**Data for processing**:
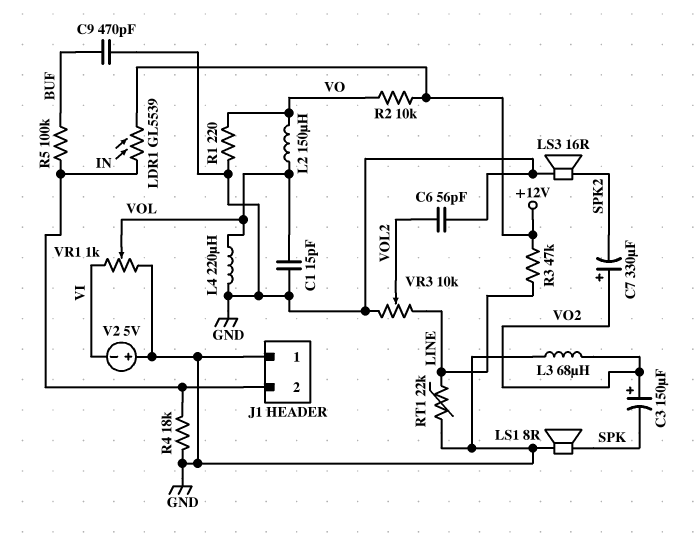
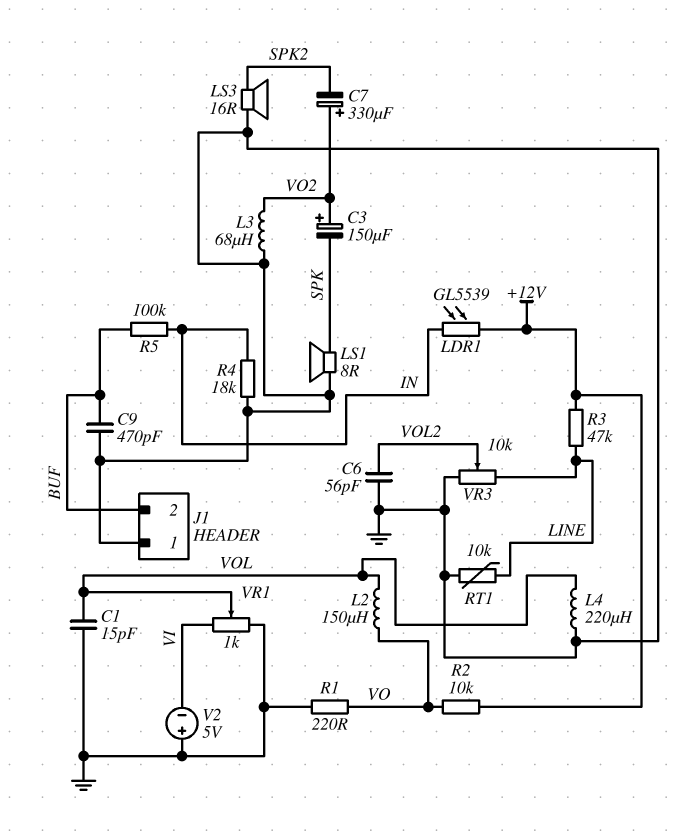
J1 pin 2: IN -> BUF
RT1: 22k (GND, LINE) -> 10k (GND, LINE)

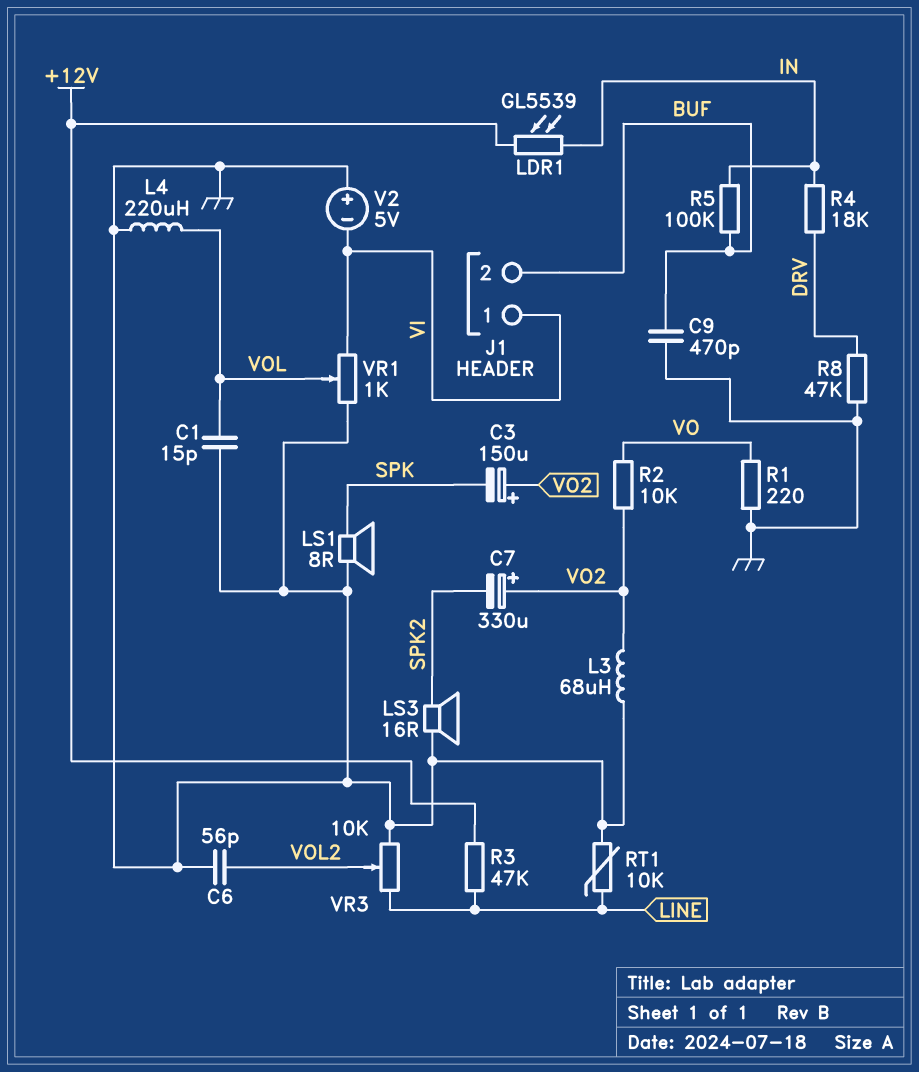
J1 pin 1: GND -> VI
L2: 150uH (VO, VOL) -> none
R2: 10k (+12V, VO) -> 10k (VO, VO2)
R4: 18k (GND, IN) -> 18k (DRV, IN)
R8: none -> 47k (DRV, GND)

---

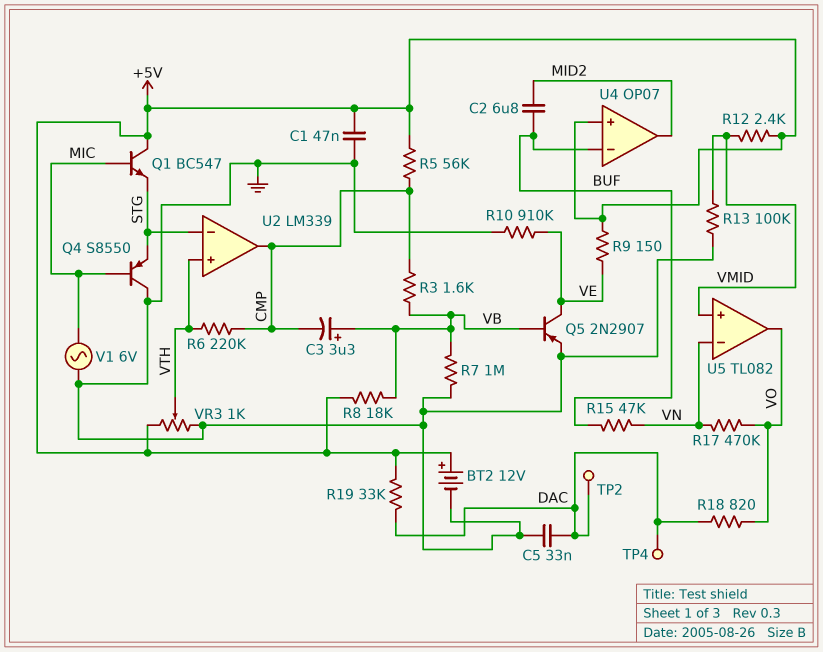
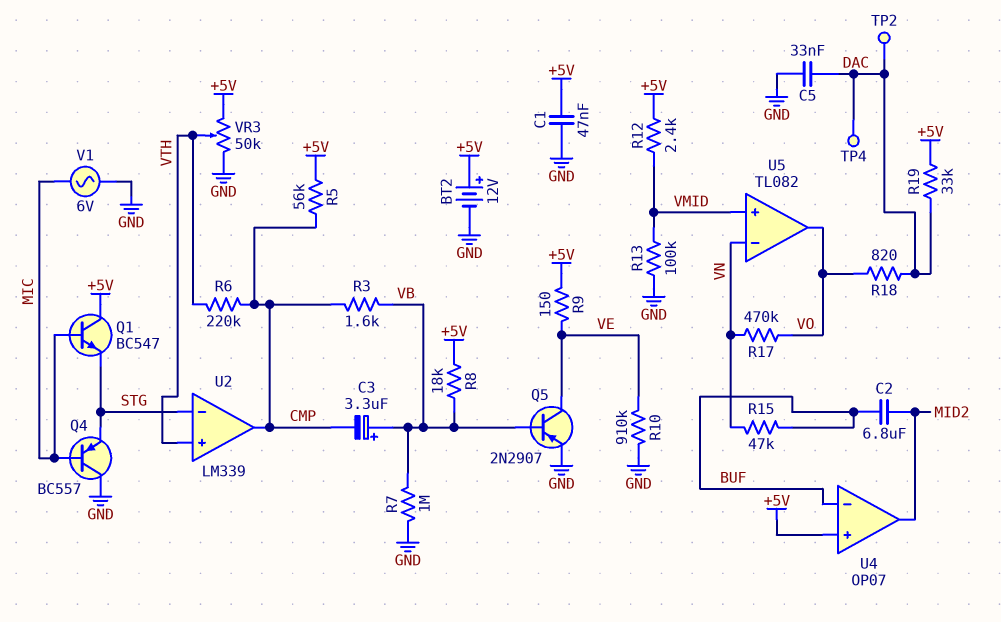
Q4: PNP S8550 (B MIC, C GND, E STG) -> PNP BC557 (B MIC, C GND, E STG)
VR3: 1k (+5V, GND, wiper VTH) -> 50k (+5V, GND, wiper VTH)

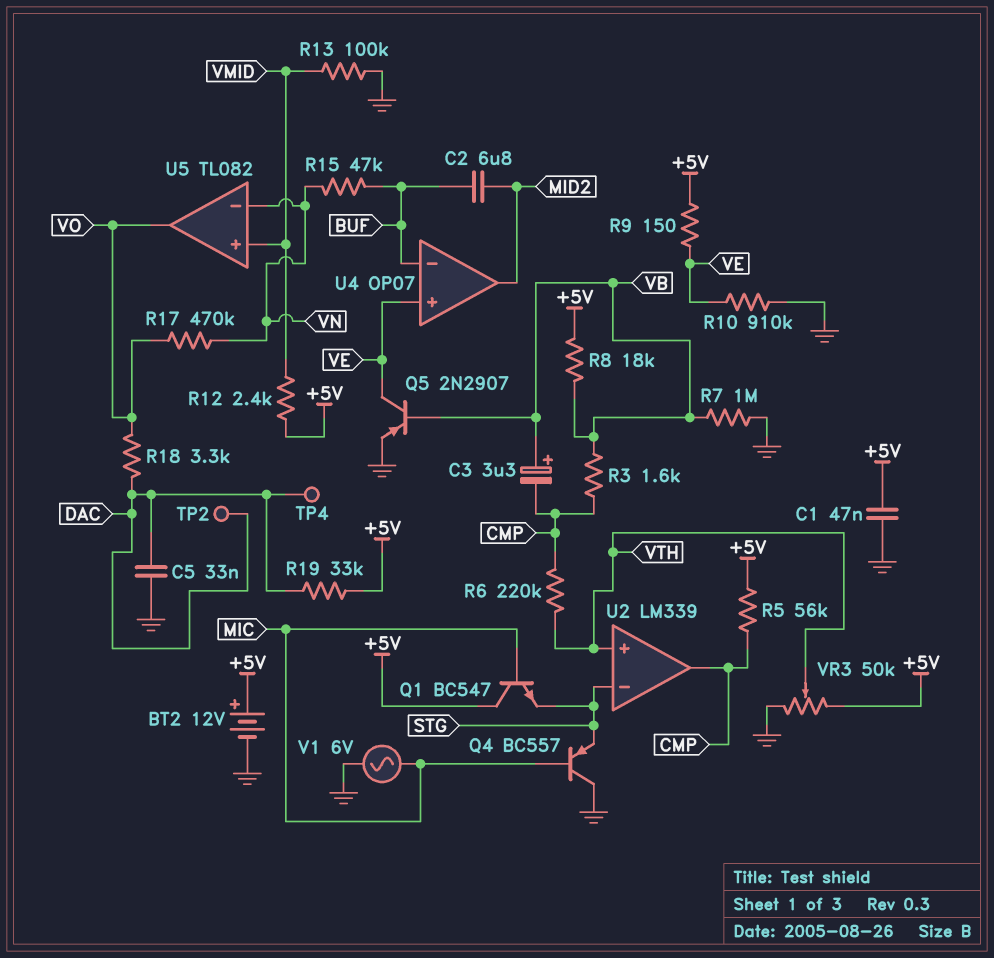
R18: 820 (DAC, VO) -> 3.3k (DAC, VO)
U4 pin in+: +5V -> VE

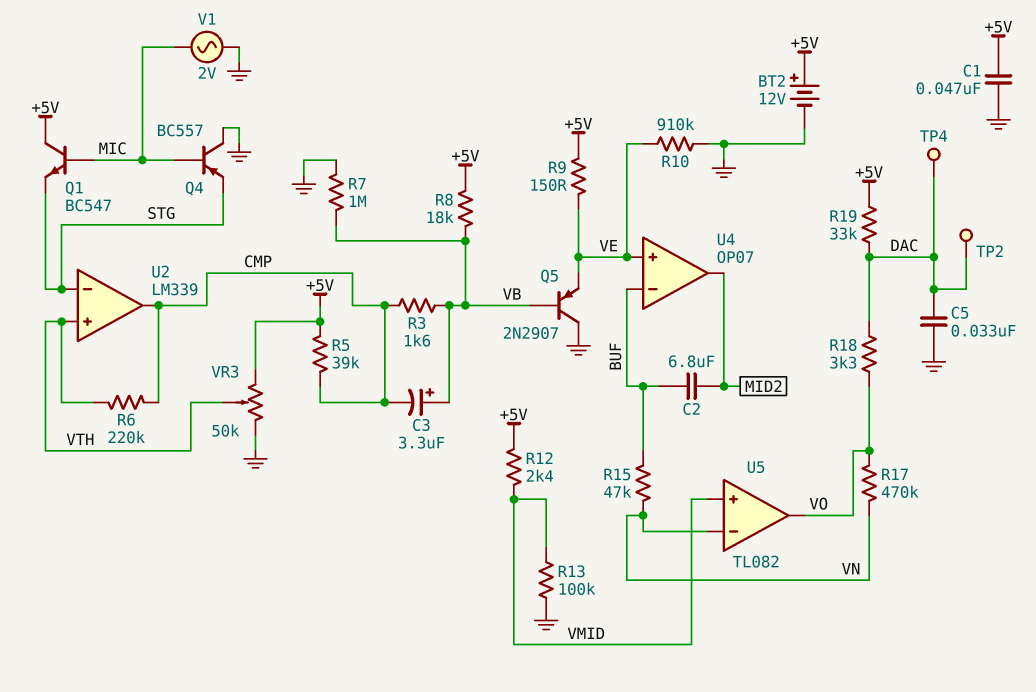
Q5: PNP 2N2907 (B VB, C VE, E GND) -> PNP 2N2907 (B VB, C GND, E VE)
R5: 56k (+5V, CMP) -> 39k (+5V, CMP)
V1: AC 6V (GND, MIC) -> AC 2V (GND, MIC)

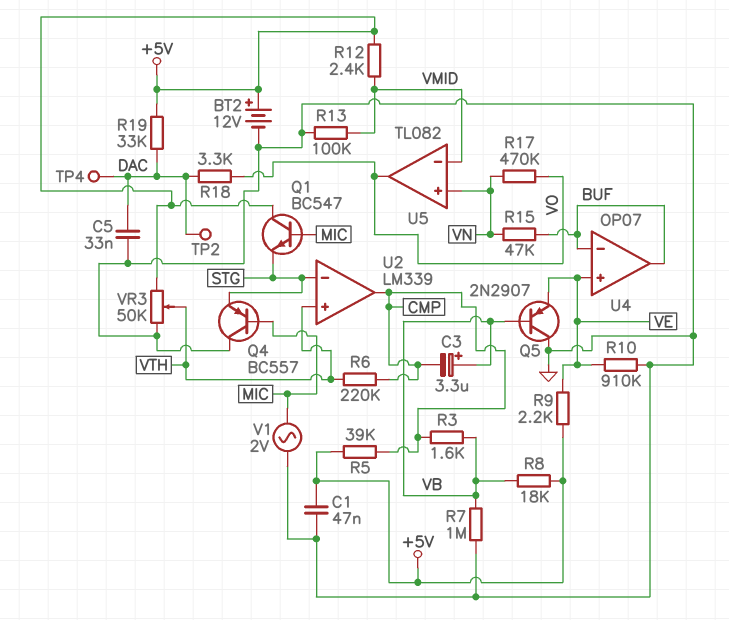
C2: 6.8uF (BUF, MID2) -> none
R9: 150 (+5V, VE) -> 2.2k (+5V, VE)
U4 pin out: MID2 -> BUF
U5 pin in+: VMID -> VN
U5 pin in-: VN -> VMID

**What the exercise asks**: Whenever a line in the records contains the word "none", copy that line.

**Task result**:
L2: 150uH (VO, VOL) -> none
R8: none -> 47k (DRV, GND)
C2: 6.8uF (BUF, MID2) -> none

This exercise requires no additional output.